Copy the lines below word for word, leaving out the pictures.

▬▬▬▬▬▬

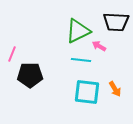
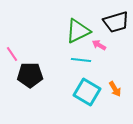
black trapezoid: rotated 20 degrees counterclockwise
pink arrow: moved 1 px up
pink line: rotated 56 degrees counterclockwise
cyan square: rotated 24 degrees clockwise
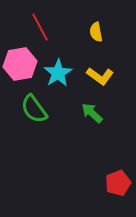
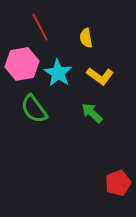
yellow semicircle: moved 10 px left, 6 px down
pink hexagon: moved 2 px right
cyan star: rotated 8 degrees counterclockwise
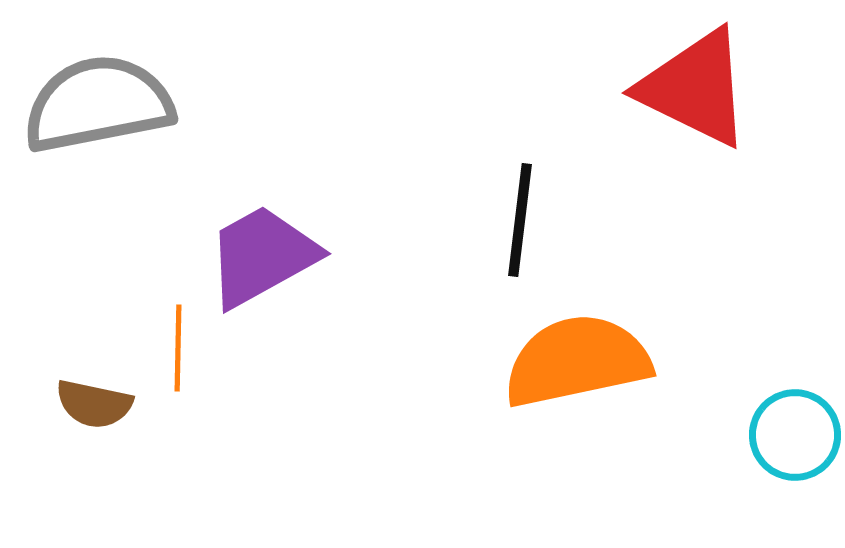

▬▬▬▬▬▬

* _TASK ANSWER_
black trapezoid: rotated 20 degrees counterclockwise
pink arrow: moved 1 px up
pink line: rotated 56 degrees counterclockwise
cyan square: rotated 24 degrees clockwise
yellow semicircle: moved 10 px left, 6 px down
pink hexagon: moved 2 px right
cyan star: rotated 8 degrees counterclockwise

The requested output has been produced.